# Task brief:
Because the pictures are not wanted, reproduce the rest of the records below exactly as they stand.

# Records supplied:
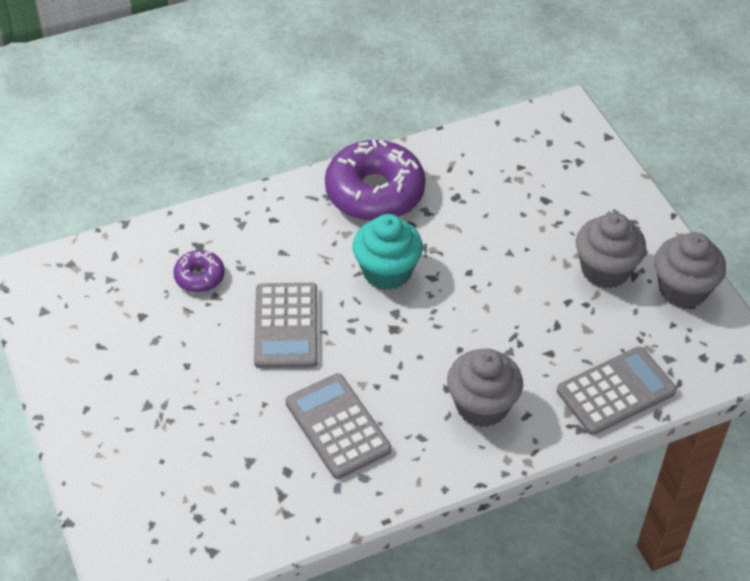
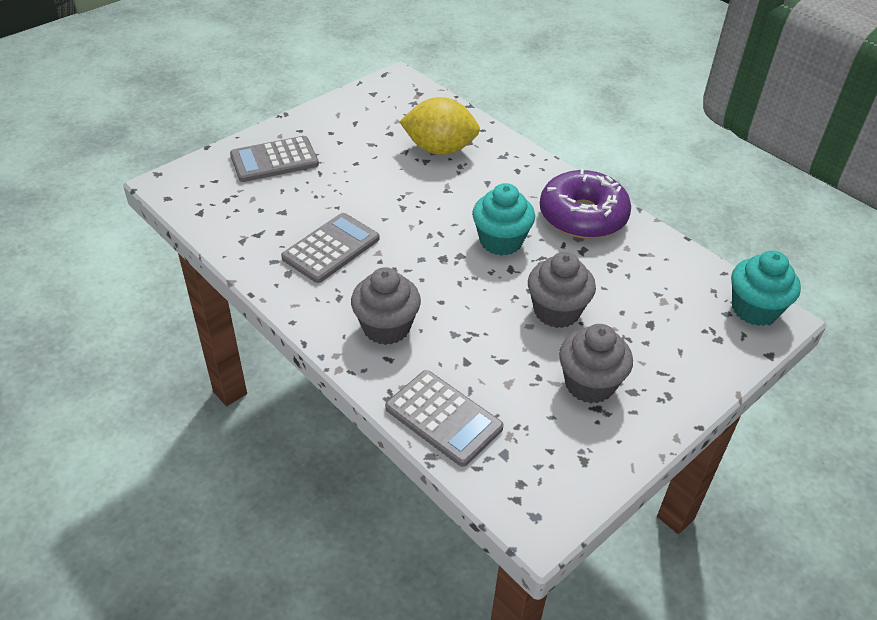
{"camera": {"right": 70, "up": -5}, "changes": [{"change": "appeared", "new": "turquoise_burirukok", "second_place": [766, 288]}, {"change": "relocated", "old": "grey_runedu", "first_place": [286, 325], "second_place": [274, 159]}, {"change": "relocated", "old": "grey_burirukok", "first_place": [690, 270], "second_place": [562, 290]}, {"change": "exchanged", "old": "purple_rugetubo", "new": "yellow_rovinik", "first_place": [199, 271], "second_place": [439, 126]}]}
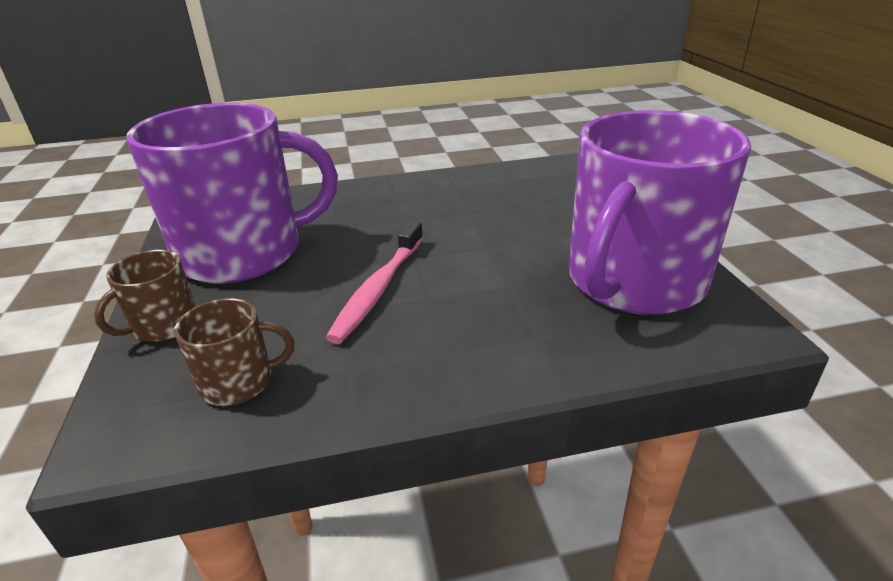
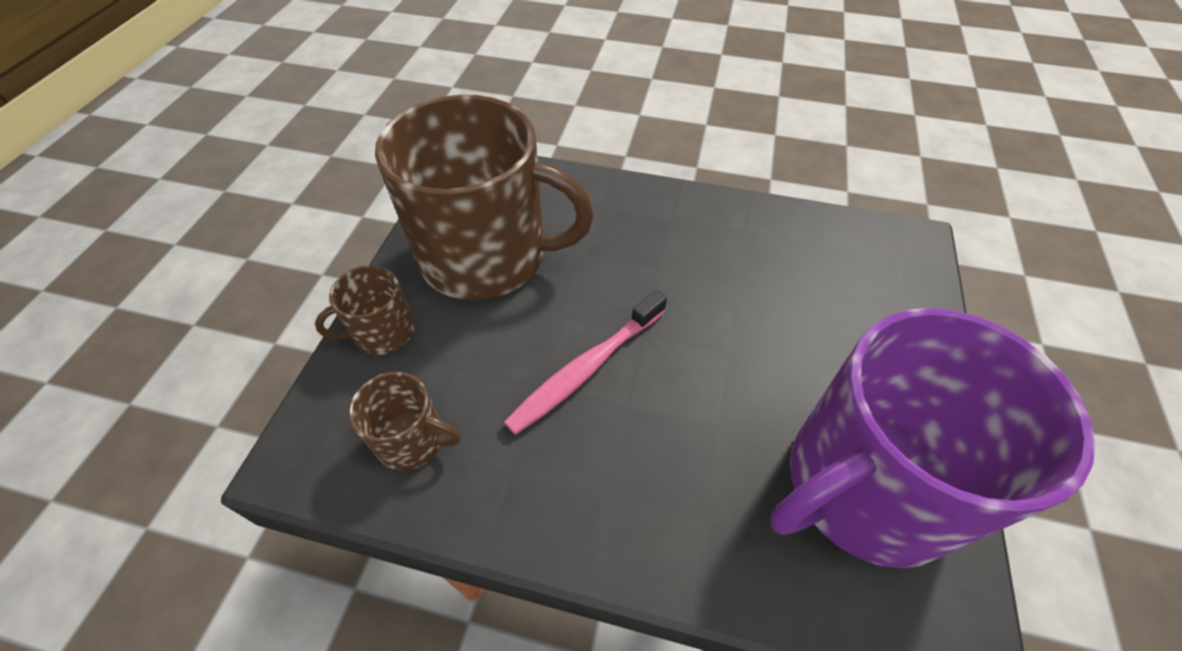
{"camera": {"right": 25, "up": 20}, "changes": [{"change": "colour", "old": "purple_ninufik", "new": "brown_ninufik", "first_place": [232, 193], "second_place": [484, 197]}]}
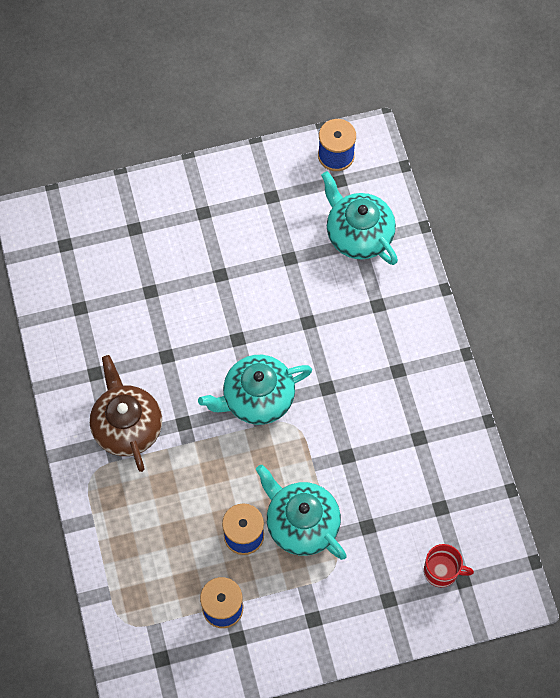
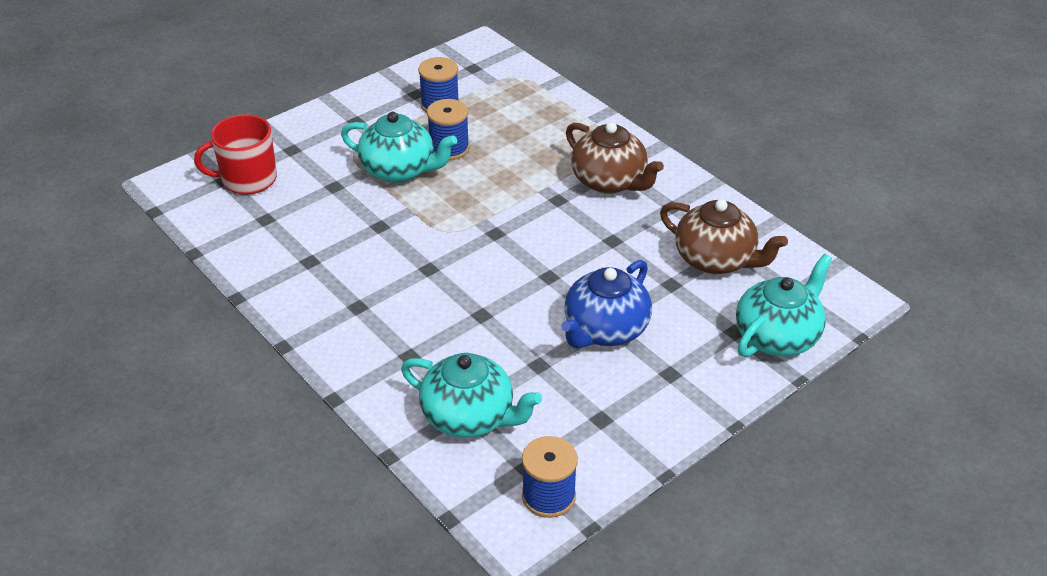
{"camera": {"right": 155, "up": -25}, "changes": [{"change": "appeared", "new": "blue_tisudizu", "second_place": [606, 304]}, {"change": "appeared", "new": "brown_tisudizu", "second_place": [724, 236]}, {"change": "relocated", "old": "turquoise_tisudizu", "first_place": [255, 390], "second_place": [784, 305]}, {"change": "size", "old": "red_ninufik", "first_place": [449, 565], "second_place": [235, 154], "factor": 1.55}]}
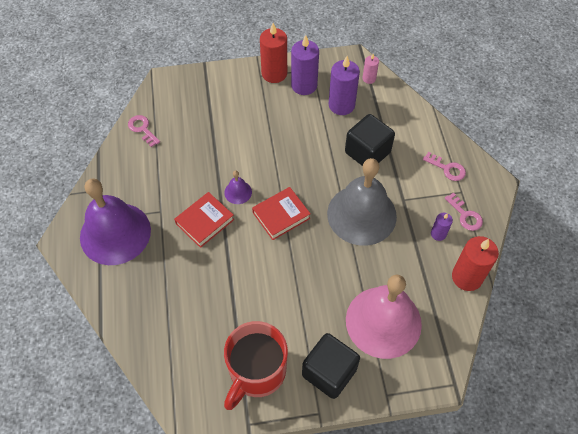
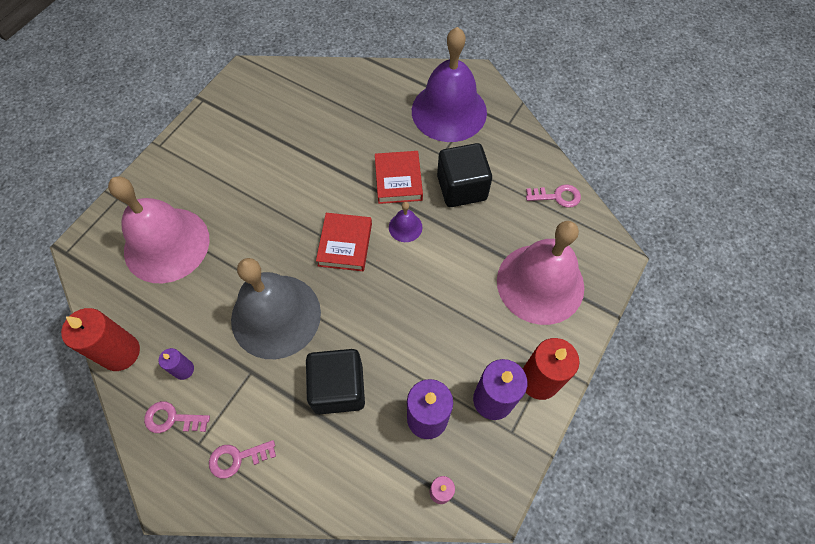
{"camera": {"right": 130, "up": 5}, "changes": [{"change": "missing", "old": "red_ninufik", "first_place": [256, 365]}, {"change": "appeared", "new": "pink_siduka", "second_place": [540, 273]}, {"change": "relocated", "old": "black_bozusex", "first_place": [331, 366], "second_place": [464, 175]}]}
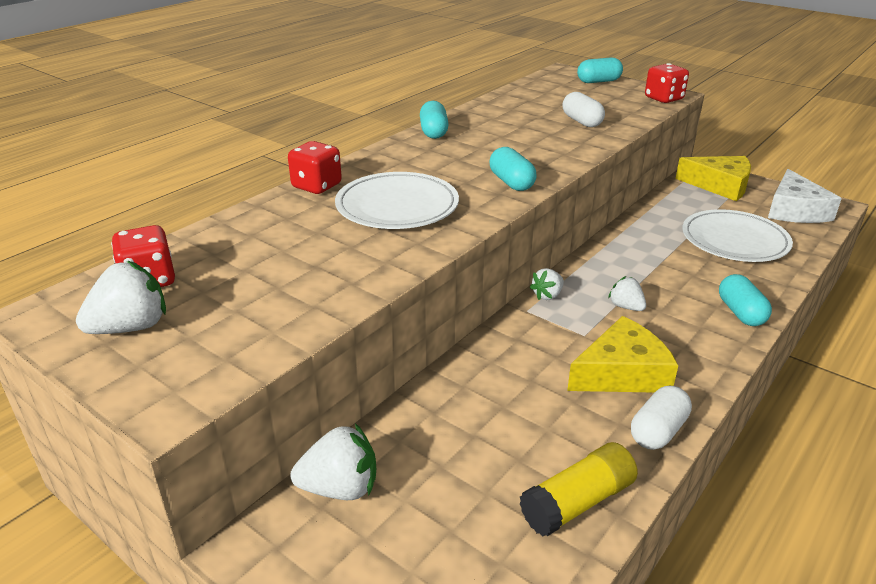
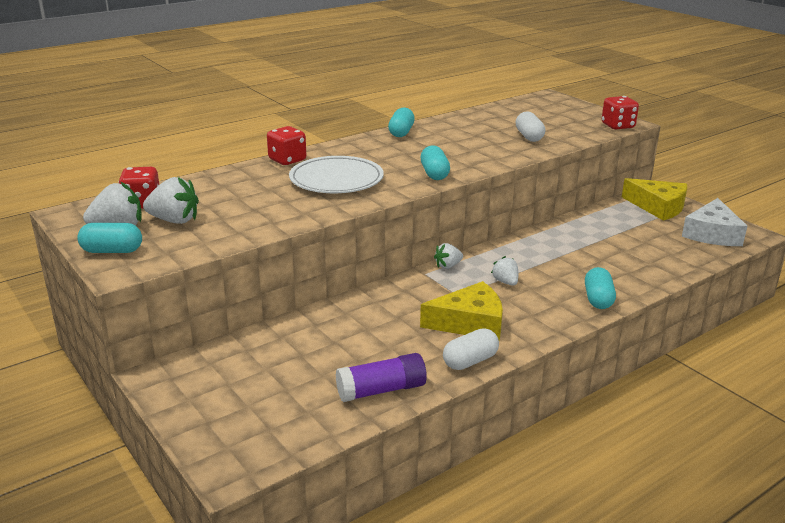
{"camera": {"right": 15, "up": -5}, "changes": [{"change": "missing", "old": "white_fusibuse", "first_place": [737, 235]}, {"change": "relocated", "old": "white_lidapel", "first_place": [333, 461], "second_place": [171, 200]}, {"change": "relocated", "old": "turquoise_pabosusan", "first_place": [600, 70], "second_place": [109, 238]}, {"change": "colour", "old": "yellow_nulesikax", "new": "purple_nulesikax", "first_place": [578, 489], "second_place": [381, 377]}]}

# Answer section:
{"camera": {"right": 70, "up": -5}, "changes": [{"change": "appeared", "new": "turquoise_burirukok", "second_place": [766, 288]}, {"change": "relocated", "old": "grey_runedu", "first_place": [286, 325], "second_place": [274, 159]}, {"change": "relocated", "old": "grey_burirukok", "first_place": [690, 270], "second_place": [562, 290]}, {"change": "exchanged", "old": "purple_rugetubo", "new": "yellow_rovinik", "first_place": [199, 271], "second_place": [439, 126]}]}
{"camera": {"right": 25, "up": 20}, "changes": [{"change": "colour", "old": "purple_ninufik", "new": "brown_ninufik", "first_place": [232, 193], "second_place": [484, 197]}]}
{"camera": {"right": 155, "up": -25}, "changes": [{"change": "appeared", "new": "blue_tisudizu", "second_place": [606, 304]}, {"change": "appeared", "new": "brown_tisudizu", "second_place": [724, 236]}, {"change": "relocated", "old": "turquoise_tisudizu", "first_place": [255, 390], "second_place": [784, 305]}, {"change": "size", "old": "red_ninufik", "first_place": [449, 565], "second_place": [235, 154], "factor": 1.55}]}
{"camera": {"right": 130, "up": 5}, "changes": [{"change": "missing", "old": "red_ninufik", "first_place": [256, 365]}, {"change": "appeared", "new": "pink_siduka", "second_place": [540, 273]}, {"change": "relocated", "old": "black_bozusex", "first_place": [331, 366], "second_place": [464, 175]}]}
{"camera": {"right": 15, "up": -5}, "changes": [{"change": "missing", "old": "white_fusibuse", "first_place": [737, 235]}, {"change": "relocated", "old": "white_lidapel", "first_place": [333, 461], "second_place": [171, 200]}, {"change": "relocated", "old": "turquoise_pabosusan", "first_place": [600, 70], "second_place": [109, 238]}, {"change": "colour", "old": "yellow_nulesikax", "new": "purple_nulesikax", "first_place": [578, 489], "second_place": [381, 377]}]}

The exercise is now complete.